• [Task instructions] Write each record again exactly as it stands.

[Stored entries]

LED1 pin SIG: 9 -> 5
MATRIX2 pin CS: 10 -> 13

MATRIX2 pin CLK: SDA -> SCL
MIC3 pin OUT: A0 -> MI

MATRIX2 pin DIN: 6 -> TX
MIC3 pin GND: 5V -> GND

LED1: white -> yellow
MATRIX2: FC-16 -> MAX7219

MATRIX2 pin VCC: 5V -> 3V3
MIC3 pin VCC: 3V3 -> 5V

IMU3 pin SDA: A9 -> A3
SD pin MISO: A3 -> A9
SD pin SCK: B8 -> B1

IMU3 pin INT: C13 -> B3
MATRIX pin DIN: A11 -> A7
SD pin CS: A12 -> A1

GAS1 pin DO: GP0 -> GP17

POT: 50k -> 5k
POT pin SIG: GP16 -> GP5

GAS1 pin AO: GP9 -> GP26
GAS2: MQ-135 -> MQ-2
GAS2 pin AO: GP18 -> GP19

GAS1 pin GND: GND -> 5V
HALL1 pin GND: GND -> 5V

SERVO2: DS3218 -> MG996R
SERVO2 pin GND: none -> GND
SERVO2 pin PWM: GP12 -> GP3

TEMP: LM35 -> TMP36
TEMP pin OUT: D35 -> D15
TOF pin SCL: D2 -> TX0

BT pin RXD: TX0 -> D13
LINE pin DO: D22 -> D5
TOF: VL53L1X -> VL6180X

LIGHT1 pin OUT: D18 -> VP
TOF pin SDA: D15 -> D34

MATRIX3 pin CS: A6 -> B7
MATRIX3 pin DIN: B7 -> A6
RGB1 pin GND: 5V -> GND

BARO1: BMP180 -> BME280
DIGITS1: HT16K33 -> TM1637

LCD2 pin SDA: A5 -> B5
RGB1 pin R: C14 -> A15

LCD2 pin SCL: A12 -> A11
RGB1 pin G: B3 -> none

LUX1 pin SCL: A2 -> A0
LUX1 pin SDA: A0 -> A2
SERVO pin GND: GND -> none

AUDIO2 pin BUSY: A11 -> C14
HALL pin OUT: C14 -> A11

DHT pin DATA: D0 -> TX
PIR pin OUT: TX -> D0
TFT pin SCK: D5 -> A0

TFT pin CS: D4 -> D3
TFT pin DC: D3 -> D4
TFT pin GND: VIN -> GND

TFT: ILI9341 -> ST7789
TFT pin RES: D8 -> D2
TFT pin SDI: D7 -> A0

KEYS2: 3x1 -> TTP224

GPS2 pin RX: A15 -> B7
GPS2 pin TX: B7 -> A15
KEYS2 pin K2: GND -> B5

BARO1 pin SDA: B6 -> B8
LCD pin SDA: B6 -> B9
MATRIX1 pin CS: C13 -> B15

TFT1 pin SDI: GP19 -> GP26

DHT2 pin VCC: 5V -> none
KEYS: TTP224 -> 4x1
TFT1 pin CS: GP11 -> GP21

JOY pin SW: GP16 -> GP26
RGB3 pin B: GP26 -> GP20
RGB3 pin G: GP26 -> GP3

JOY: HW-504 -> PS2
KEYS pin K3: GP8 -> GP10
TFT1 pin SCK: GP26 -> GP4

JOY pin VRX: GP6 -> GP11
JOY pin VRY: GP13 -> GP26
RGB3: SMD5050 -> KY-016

• [Answer below]
LED1 pin SIG: 9 -> 5
MATRIX2 pin CS: 10 -> 13

MATRIX2 pin CLK: SDA -> SCL
MIC3 pin OUT: A0 -> MI

MATRIX2 pin DIN: 6 -> TX
MIC3 pin GND: 5V -> GND

LED1: white -> yellow
MATRIX2: FC-16 -> MAX7219

MATRIX2 pin VCC: 5V -> 3V3
MIC3 pin VCC: 3V3 -> 5V

IMU3 pin SDA: A9 -> A3
SD pin MISO: A3 -> A9
SD pin SCK: B8 -> B1

IMU3 pin INT: C13 -> B3
MATRIX pin DIN: A11 -> A7
SD pin CS: A12 -> A1

GAS1 pin DO: GP0 -> GP17

POT: 50k -> 5k
POT pin SIG: GP16 -> GP5

GAS1 pin AO: GP9 -> GP26
GAS2: MQ-135 -> MQ-2
GAS2 pin AO: GP18 -> GP19

GAS1 pin GND: GND -> 5V
HALL1 pin GND: GND -> 5V

SERVO2: DS3218 -> MG996R
SERVO2 pin GND: none -> GND
SERVO2 pin PWM: GP12 -> GP3

TEMP: LM35 -> TMP36
TEMP pin OUT: D35 -> D15
TOF pin SCL: D2 -> TX0

BT pin RXD: TX0 -> D13
LINE pin DO: D22 -> D5
TOF: VL53L1X -> VL6180X

LIGHT1 pin OUT: D18 -> VP
TOF pin SDA: D15 -> D34

MATRIX3 pin CS: A6 -> B7
MATRIX3 pin DIN: B7 -> A6
RGB1 pin GND: 5V -> GND

BARO1: BMP180 -> BME280
DIGITS1: HT16K33 -> TM1637

LCD2 pin SDA: A5 -> B5
RGB1 pin R: C14 -> A15

LCD2 pin SCL: A12 -> A11
RGB1 pin G: B3 -> none

LUX1 pin SCL: A2 -> A0
LUX1 pin SDA: A0 -> A2
SERVO pin GND: GND -> none

AUDIO2 pin BUSY: A11 -> C14
HALL pin OUT: C14 -> A11

DHT pin DATA: D0 -> TX
PIR pin OUT: TX -> D0
TFT pin SCK: D5 -> A0

TFT pin CS: D4 -> D3
TFT pin DC: D3 -> D4
TFT pin GND: VIN -> GND

TFT: ILI9341 -> ST7789
TFT pin RES: D8 -> D2
TFT pin SDI: D7 -> A0

KEYS2: 3x1 -> TTP224

GPS2 pin RX: A15 -> B7
GPS2 pin TX: B7 -> A15
KEYS2 pin K2: GND -> B5

BARO1 pin SDA: B6 -> B8
LCD pin SDA: B6 -> B9
MATRIX1 pin CS: C13 -> B15

TFT1 pin SDI: GP19 -> GP26

DHT2 pin VCC: 5V -> none
KEYS: TTP224 -> 4x1
TFT1 pin CS: GP11 -> GP21

JOY pin SW: GP16 -> GP26
RGB3 pin B: GP26 -> GP20
RGB3 pin G: GP26 -> GP3

JOY: HW-504 -> PS2
KEYS pin K3: GP8 -> GP10
TFT1 pin SCK: GP26 -> GP4

JOY pin VRX: GP6 -> GP11
JOY pin VRY: GP13 -> GP26
RGB3: SMD5050 -> KY-016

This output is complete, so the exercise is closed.